INPUT —
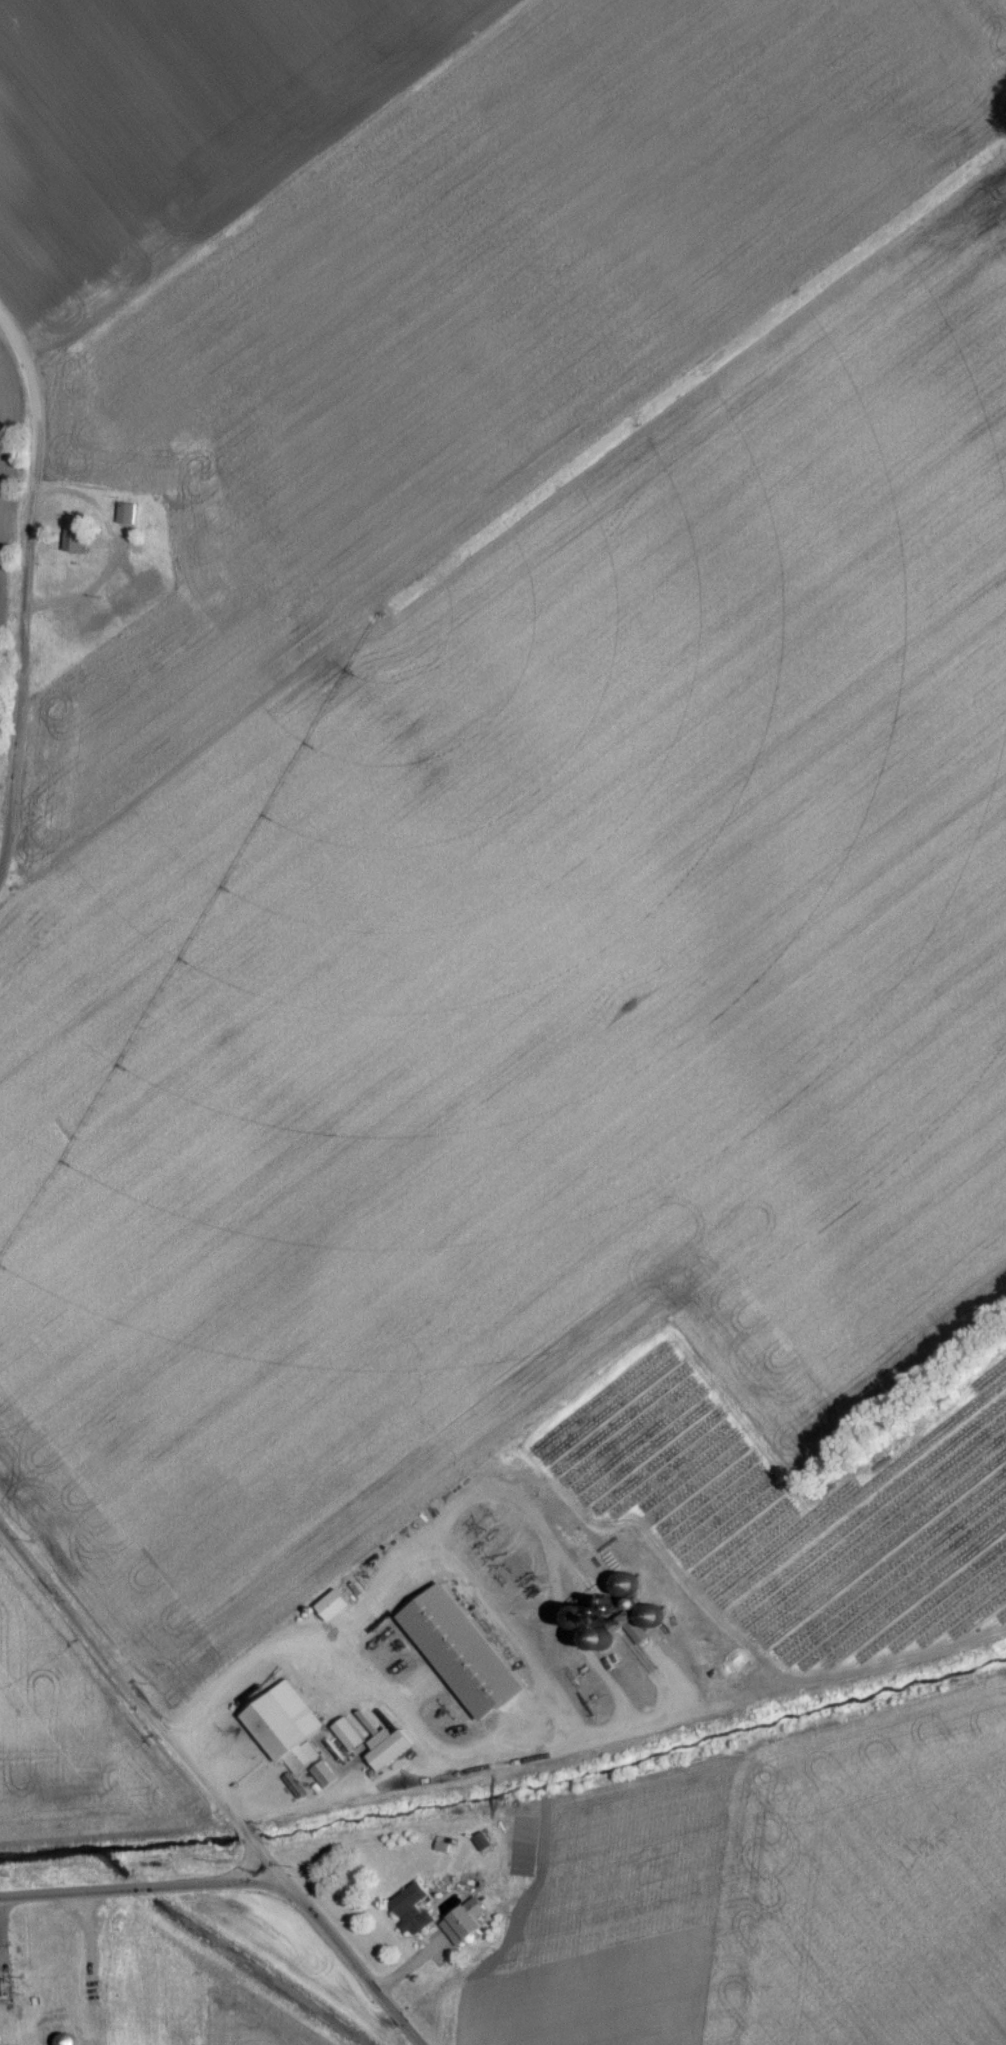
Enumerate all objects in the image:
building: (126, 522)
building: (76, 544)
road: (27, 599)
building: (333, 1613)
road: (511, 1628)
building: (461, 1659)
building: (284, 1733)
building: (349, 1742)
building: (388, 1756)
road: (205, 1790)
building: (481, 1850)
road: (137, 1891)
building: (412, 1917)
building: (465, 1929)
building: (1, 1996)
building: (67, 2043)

PROBLEM TO SOLVE — Would you retype each line above exactly and skip every image?

TASK RESULT —
Enumerate all objects in the image:
building: (126, 522)
building: (76, 544)
road: (27, 599)
building: (333, 1613)
road: (511, 1628)
building: (461, 1659)
building: (284, 1733)
building: (349, 1742)
building: (388, 1756)
road: (205, 1790)
building: (481, 1850)
road: (137, 1891)
building: (412, 1917)
building: (465, 1929)
building: (1, 1996)
building: (67, 2043)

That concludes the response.